(DATA FOR REVIEW)

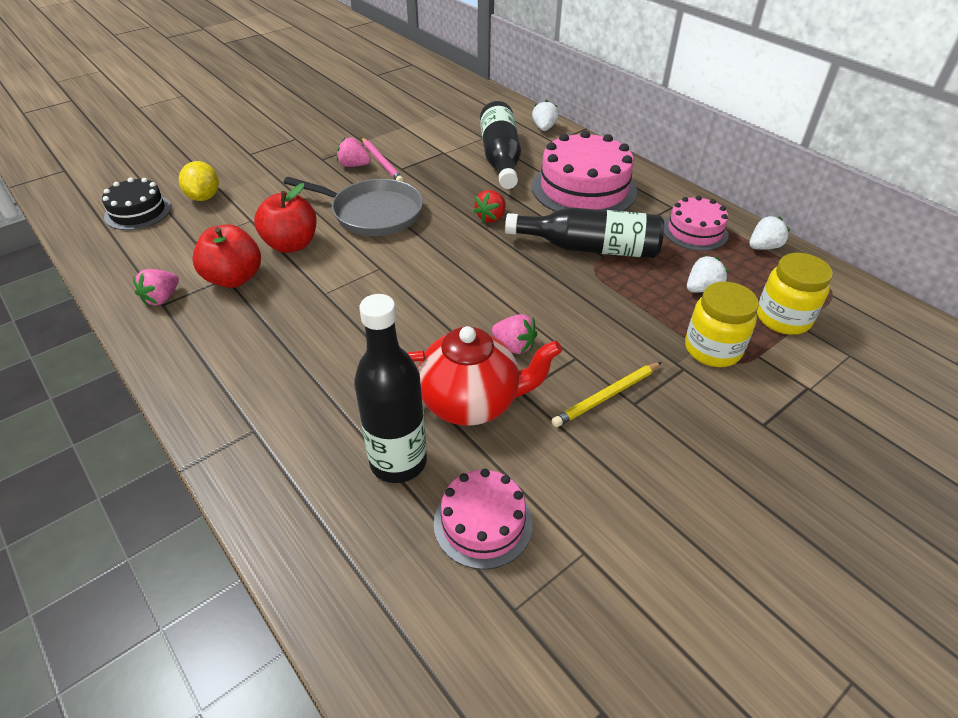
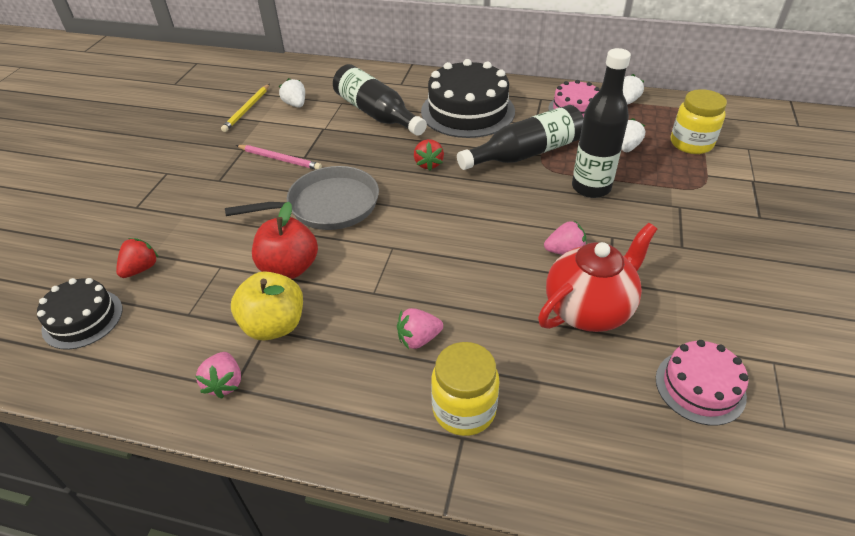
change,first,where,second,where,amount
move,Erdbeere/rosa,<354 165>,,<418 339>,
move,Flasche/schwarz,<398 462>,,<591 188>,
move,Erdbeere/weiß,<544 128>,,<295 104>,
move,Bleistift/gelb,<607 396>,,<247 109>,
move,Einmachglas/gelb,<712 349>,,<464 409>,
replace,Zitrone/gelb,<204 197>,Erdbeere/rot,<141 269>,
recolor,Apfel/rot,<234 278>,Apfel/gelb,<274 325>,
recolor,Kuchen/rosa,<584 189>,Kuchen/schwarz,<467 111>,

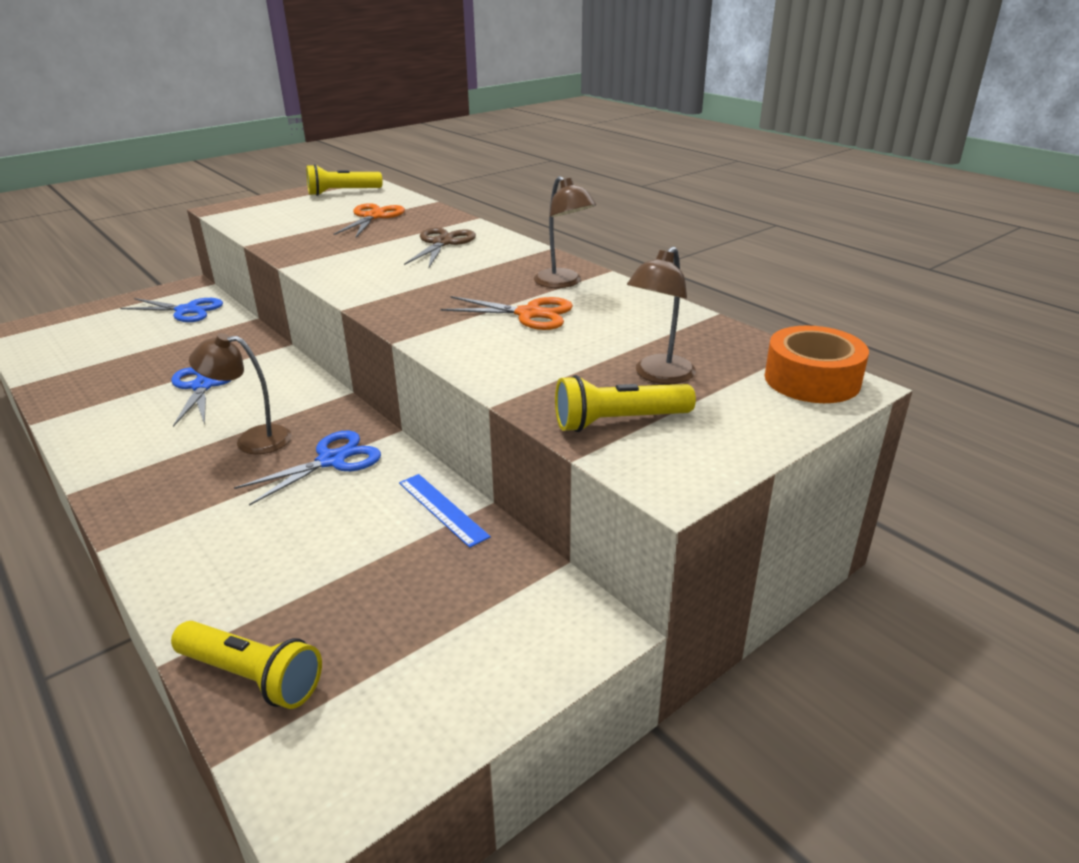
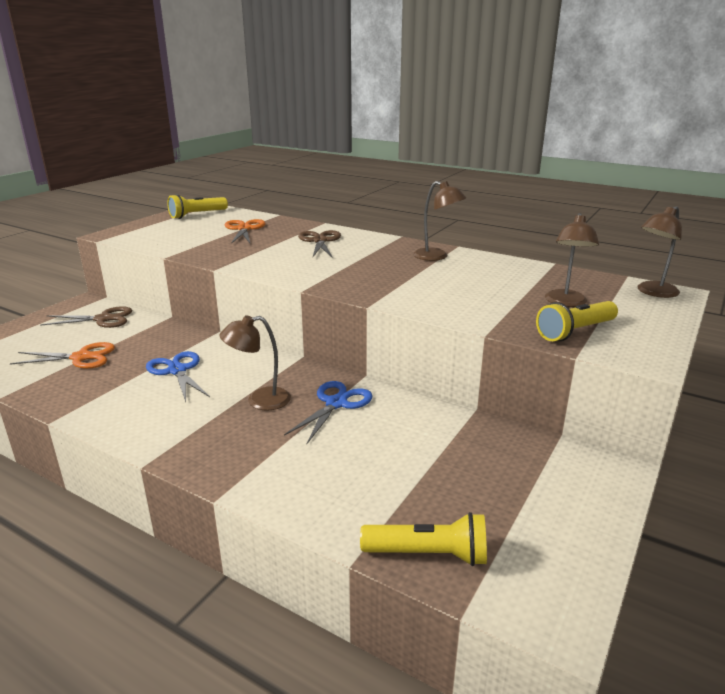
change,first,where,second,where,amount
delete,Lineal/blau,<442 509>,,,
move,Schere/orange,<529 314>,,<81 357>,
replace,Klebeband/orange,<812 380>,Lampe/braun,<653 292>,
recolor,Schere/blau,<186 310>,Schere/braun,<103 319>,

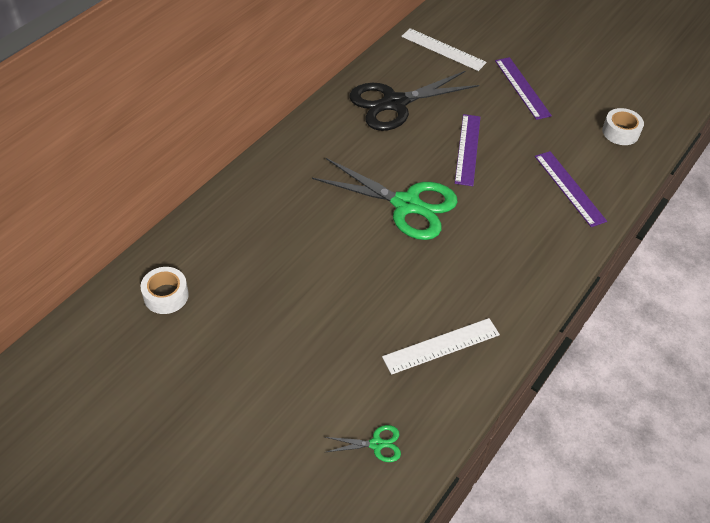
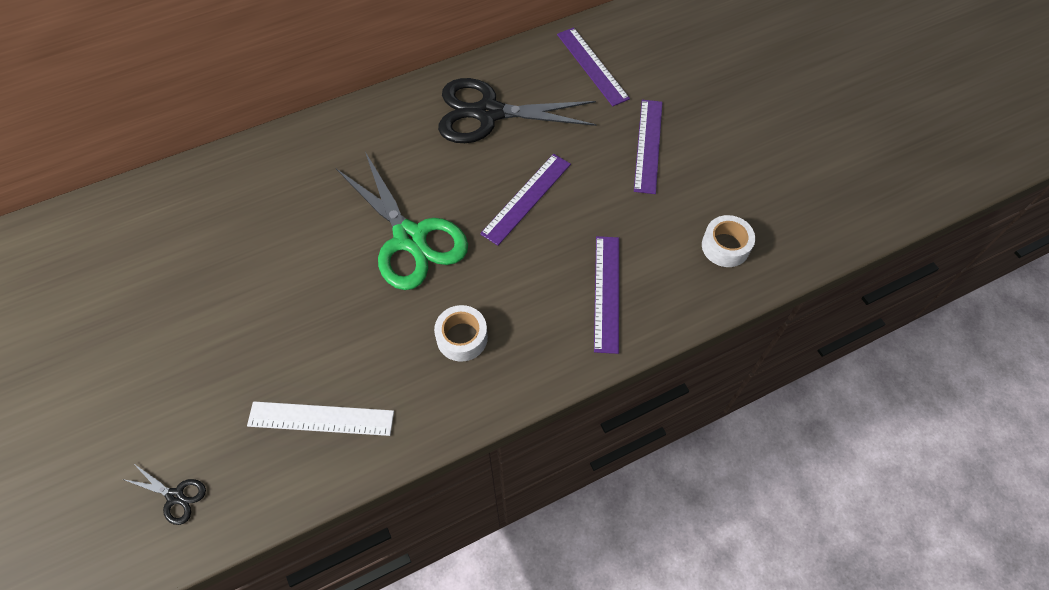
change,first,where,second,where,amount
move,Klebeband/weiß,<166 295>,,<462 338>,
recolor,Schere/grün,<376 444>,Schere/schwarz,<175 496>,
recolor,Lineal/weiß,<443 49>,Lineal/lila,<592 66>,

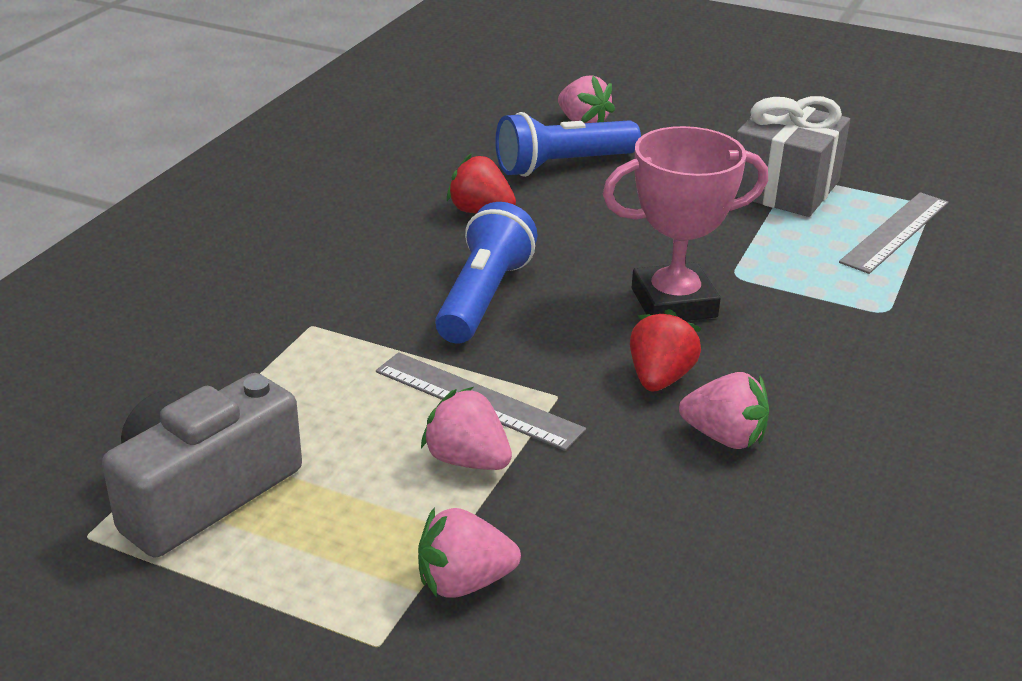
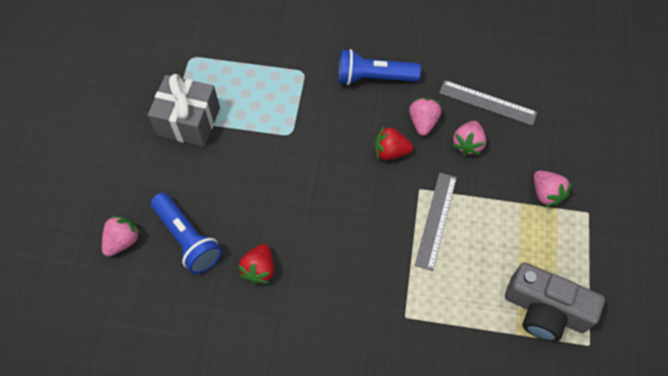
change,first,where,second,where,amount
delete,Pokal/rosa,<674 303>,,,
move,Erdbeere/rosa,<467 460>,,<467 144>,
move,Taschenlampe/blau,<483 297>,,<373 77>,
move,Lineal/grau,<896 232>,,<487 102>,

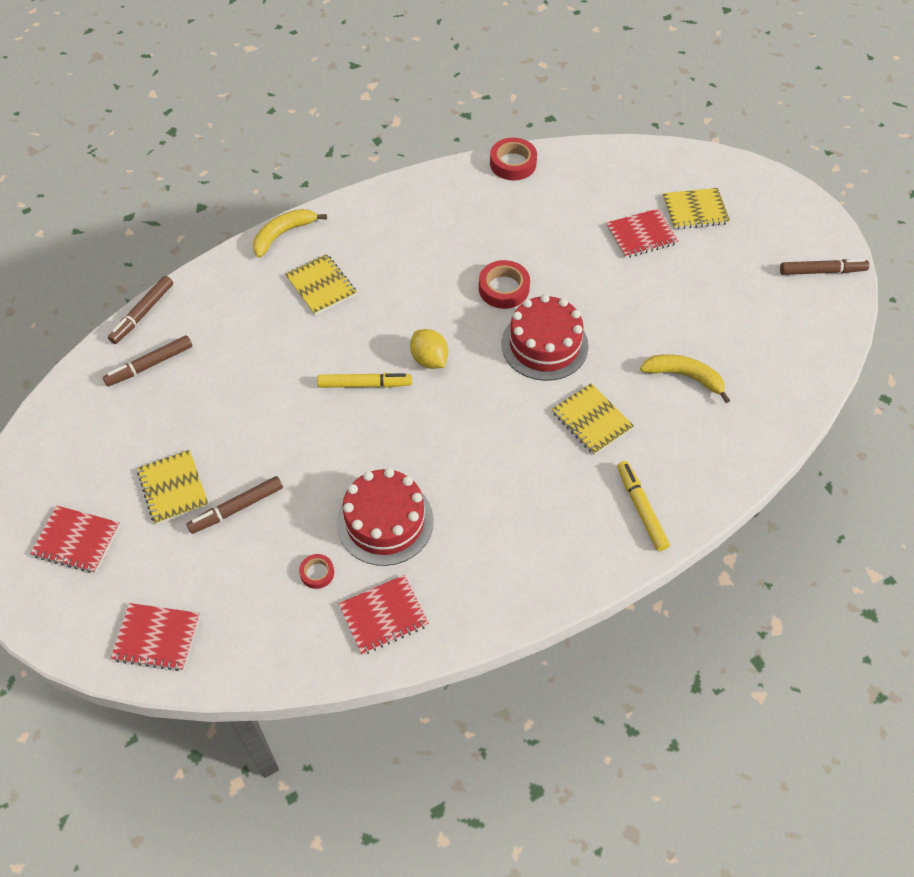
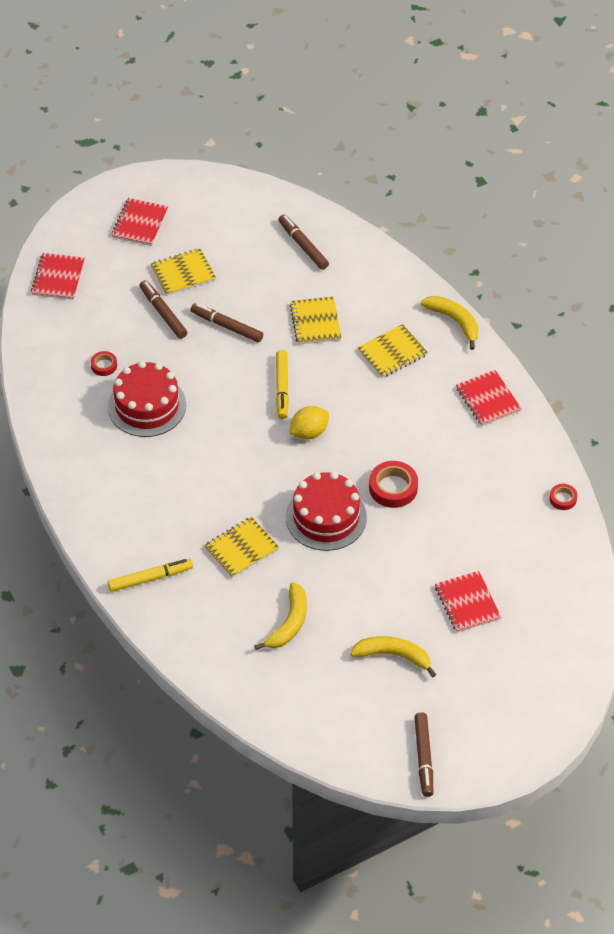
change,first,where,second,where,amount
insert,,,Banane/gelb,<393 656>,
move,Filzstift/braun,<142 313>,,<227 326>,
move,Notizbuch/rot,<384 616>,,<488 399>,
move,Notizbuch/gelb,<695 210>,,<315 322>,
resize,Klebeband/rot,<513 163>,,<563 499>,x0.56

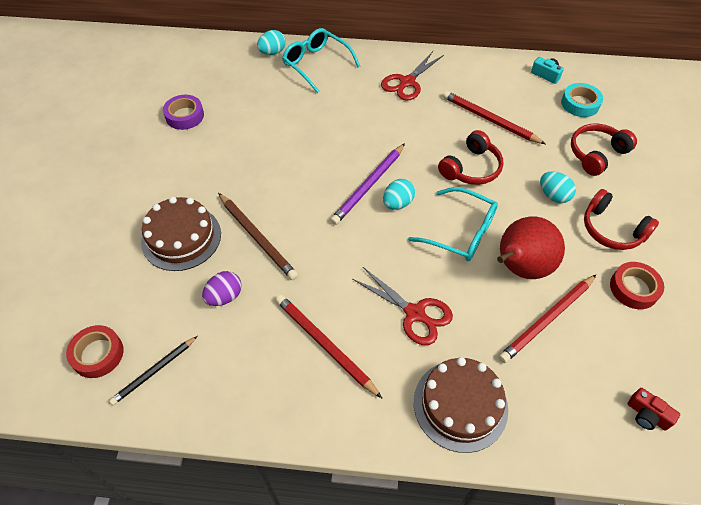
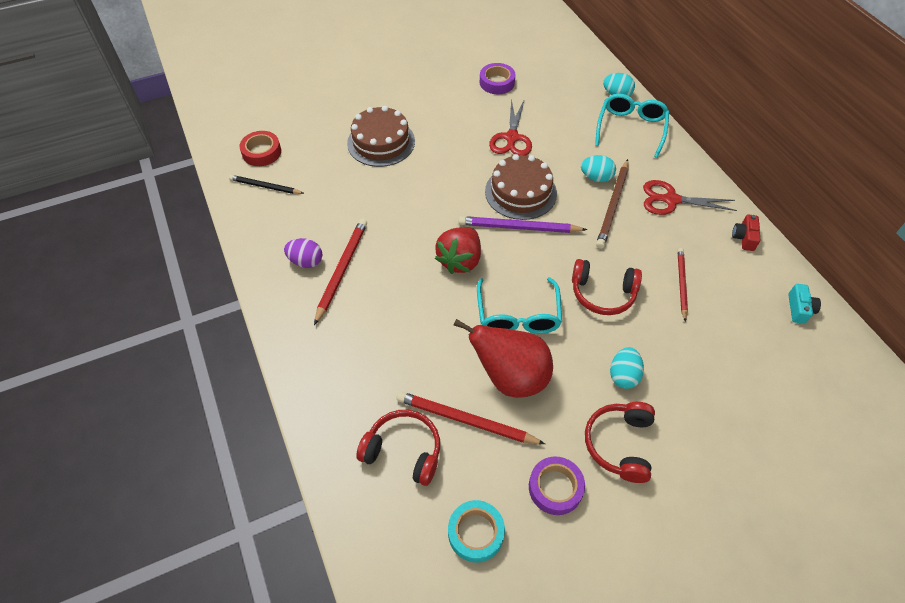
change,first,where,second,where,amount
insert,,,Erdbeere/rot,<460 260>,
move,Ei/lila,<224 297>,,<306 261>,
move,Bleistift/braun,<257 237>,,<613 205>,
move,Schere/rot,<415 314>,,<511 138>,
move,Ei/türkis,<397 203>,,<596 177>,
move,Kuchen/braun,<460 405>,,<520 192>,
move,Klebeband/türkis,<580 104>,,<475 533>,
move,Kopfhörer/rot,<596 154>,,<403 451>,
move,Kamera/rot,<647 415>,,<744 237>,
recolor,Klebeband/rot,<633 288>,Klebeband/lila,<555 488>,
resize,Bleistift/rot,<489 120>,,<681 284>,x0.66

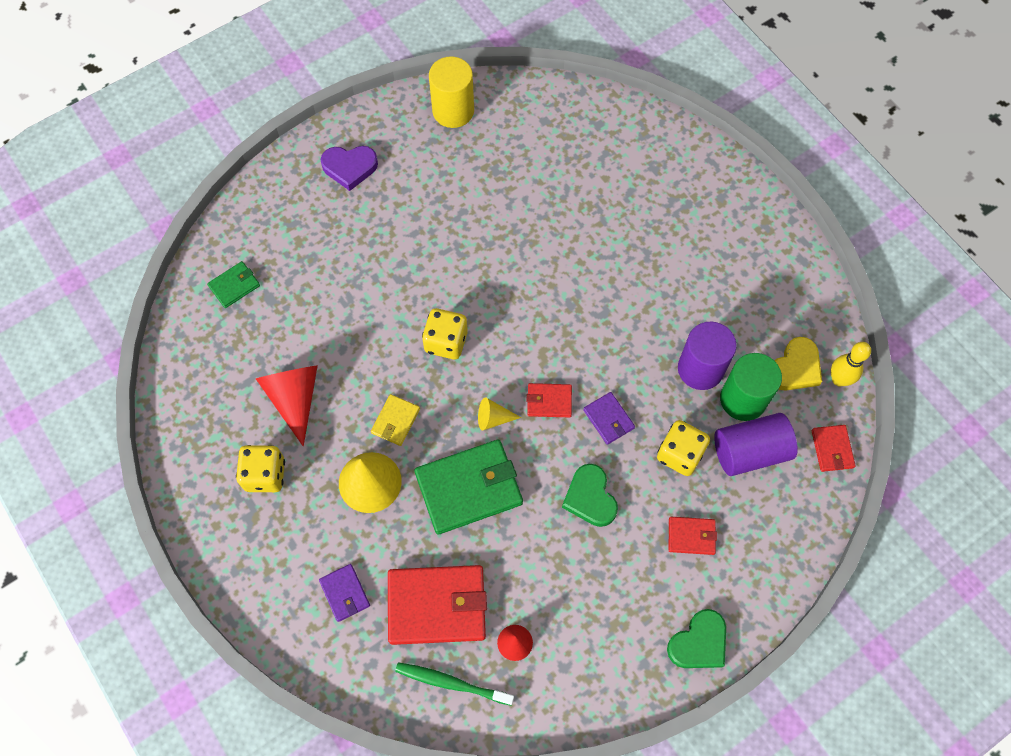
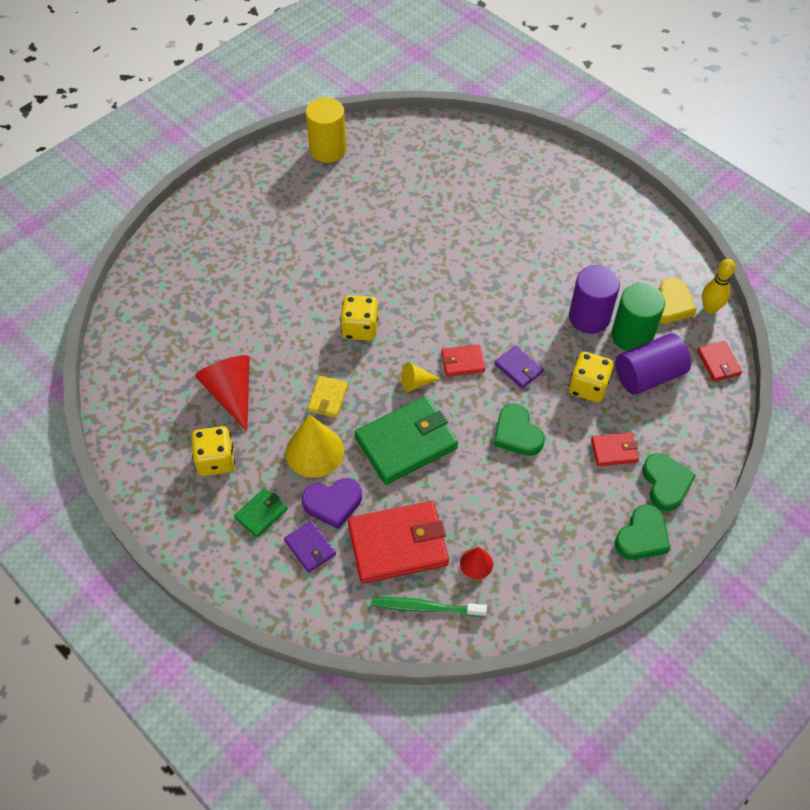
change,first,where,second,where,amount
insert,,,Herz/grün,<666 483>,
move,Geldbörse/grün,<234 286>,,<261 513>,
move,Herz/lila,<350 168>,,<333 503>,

(End DATA FOR REVIEW)

# [PROBLEM DESCRIPTION]
Would you print the material exactly once more, without any of its pictures?

# [TASK RESPONSE]
change,first,where,second,where,amount
move,Erdbeere/rosa,<354 165>,,<418 339>,
move,Flasche/schwarz,<398 462>,,<591 188>,
move,Erdbeere/weiß,<544 128>,,<295 104>,
move,Bleistift/gelb,<607 396>,,<247 109>,
move,Einmachglas/gelb,<712 349>,,<464 409>,
replace,Zitrone/gelb,<204 197>,Erdbeere/rot,<141 269>,
recolor,Apfel/rot,<234 278>,Apfel/gelb,<274 325>,
recolor,Kuchen/rosa,<584 189>,Kuchen/schwarz,<467 111>,

change,first,where,second,where,amount
delete,Lineal/blau,<442 509>,,,
move,Schere/orange,<529 314>,,<81 357>,
replace,Klebeband/orange,<812 380>,Lampe/braun,<653 292>,
recolor,Schere/blau,<186 310>,Schere/braun,<103 319>,

change,first,where,second,where,amount
move,Klebeband/weiß,<166 295>,,<462 338>,
recolor,Schere/grün,<376 444>,Schere/schwarz,<175 496>,
recolor,Lineal/weiß,<443 49>,Lineal/lila,<592 66>,

change,first,where,second,where,amount
delete,Pokal/rosa,<674 303>,,,
move,Erdbeere/rosa,<467 460>,,<467 144>,
move,Taschenlampe/blau,<483 297>,,<373 77>,
move,Lineal/grau,<896 232>,,<487 102>,

change,first,where,second,where,amount
insert,,,Banane/gelb,<393 656>,
move,Filzstift/braun,<142 313>,,<227 326>,
move,Notizbuch/rot,<384 616>,,<488 399>,
move,Notizbuch/gelb,<695 210>,,<315 322>,
resize,Klebeband/rot,<513 163>,,<563 499>,x0.56

change,first,where,second,where,amount
insert,,,Erdbeere/rot,<460 260>,
move,Ei/lila,<224 297>,,<306 261>,
move,Bleistift/braun,<257 237>,,<613 205>,
move,Schere/rot,<415 314>,,<511 138>,
move,Ei/türkis,<397 203>,,<596 177>,
move,Kuchen/braun,<460 405>,,<520 192>,
move,Klebeband/türkis,<580 104>,,<475 533>,
move,Kopfhörer/rot,<596 154>,,<403 451>,
move,Kamera/rot,<647 415>,,<744 237>,
recolor,Klebeband/rot,<633 288>,Klebeband/lila,<555 488>,
resize,Bleistift/rot,<489 120>,,<681 284>,x0.66

change,first,where,second,where,amount
insert,,,Herz/grün,<666 483>,
move,Geldbörse/grün,<234 286>,,<261 513>,
move,Herz/lila,<350 168>,,<333 503>,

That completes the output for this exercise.